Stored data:

== Segment start ==

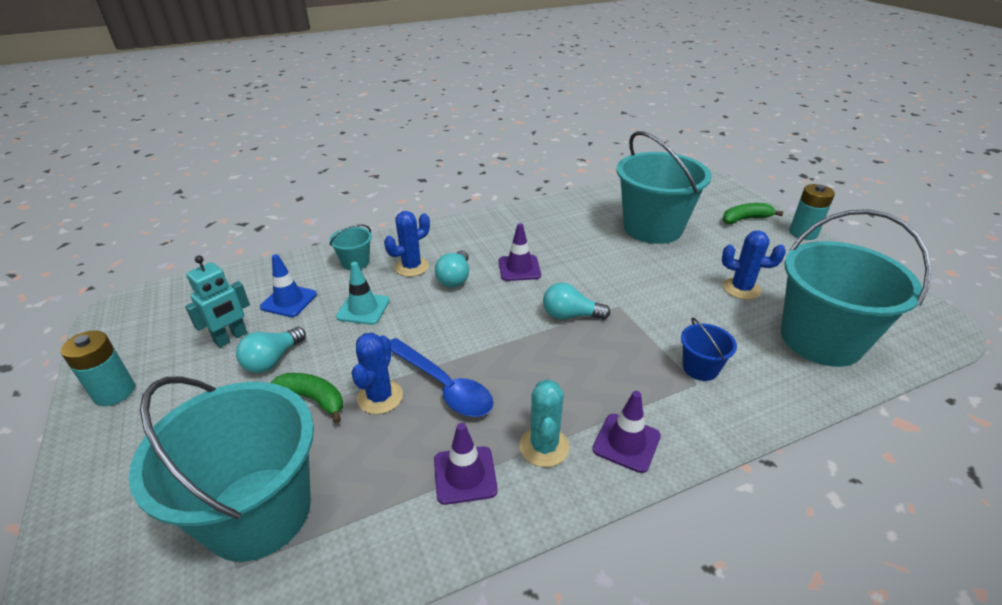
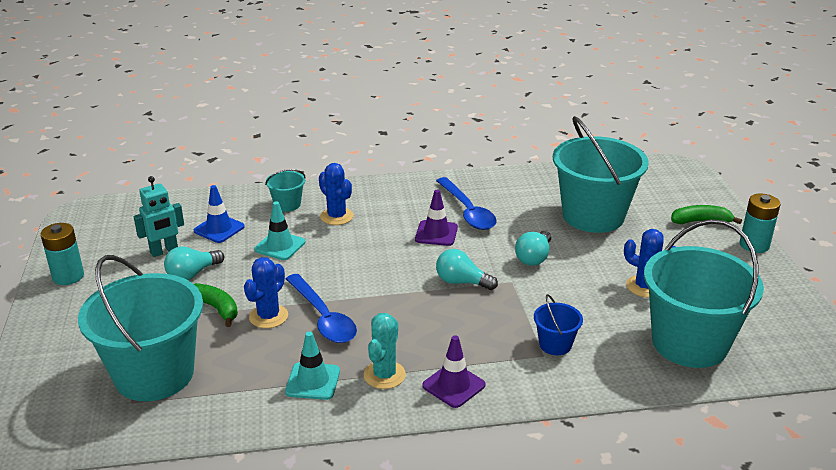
camera: 15 degrees right, 5 degrees down
(411, 267) = (336, 216): blue cactus -> blue cactus turned 75 degrees clockwise
(455, 278) = (372, 233): turquoise light bulb -> turquoise light bulb (534, 257)
(465, 475) = (313, 381): purple traffic cone -> turquoise traffic cone
(537, 241) = (467, 211): none -> blue spoon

== Segment end ==

A verbatim copy of the data, with all pictures omitted, is the required output.

▶ _ANSWER AREA_:
camera: 15 degrees right, 5 degrees down
(411, 267) = (336, 216): blue cactus -> blue cactus turned 75 degrees clockwise
(455, 278) = (372, 233): turquoise light bulb -> turquoise light bulb (534, 257)
(465, 475) = (313, 381): purple traffic cone -> turquoise traffic cone
(537, 241) = (467, 211): none -> blue spoon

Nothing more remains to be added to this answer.